╭─ RECORDS FOR THE TASK
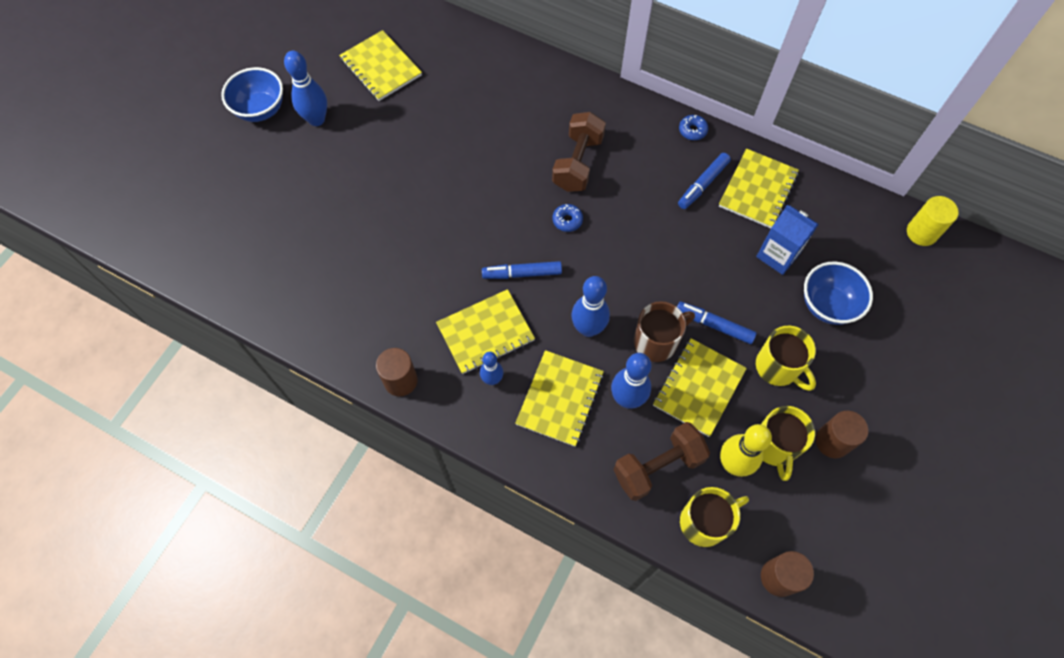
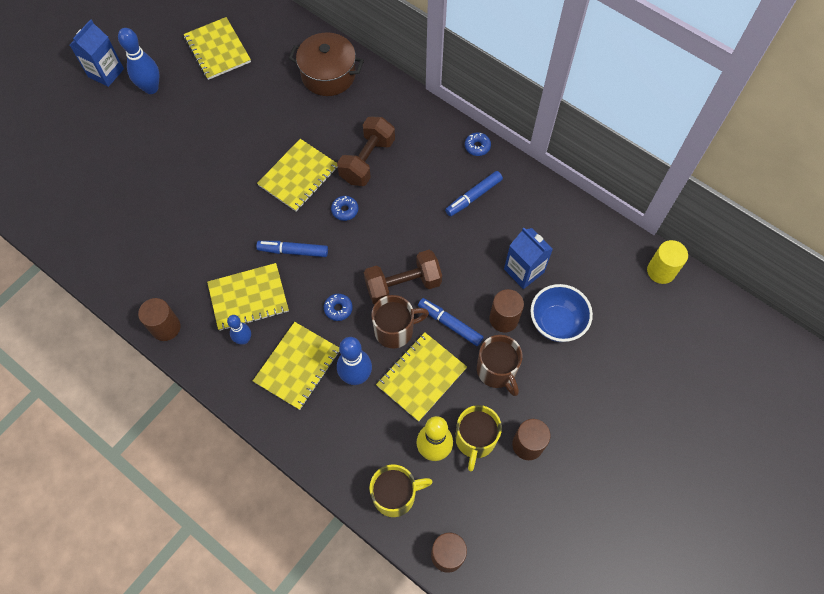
camera: 10 degrees right, 0 degrees up
(261, 110) = (106, 73): blue bowl -> blue carton
(511, 77) = (328, 75): none -> brown pot
(588, 328) = (338, 309): blue bowling pin -> blue donut
(658, 466) = (367, 440): brown dumbbell -> brown dumbbell (403, 285)
(757, 190) = (521, 209): yellow notebook -> yellow notebook (298, 176)
(770, 310) = (504, 319): none -> brown cylinder
(778, 367) = (497, 371): yellow mug -> brown mug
╰─
PROBLEM TO WORK ON - The answer must be an exact copy of the lines from the start of the records above through the line containing "(658, 466) = (367, 440): brown", with no pictures in it.

RESPONSE BELOW -
camera: 10 degrees right, 0 degrees up
(261, 110) = (106, 73): blue bowl -> blue carton
(511, 77) = (328, 75): none -> brown pot
(588, 328) = (338, 309): blue bowling pin -> blue donut
(658, 466) = (367, 440): brown dumbbell -> brown dumbbell (403, 285)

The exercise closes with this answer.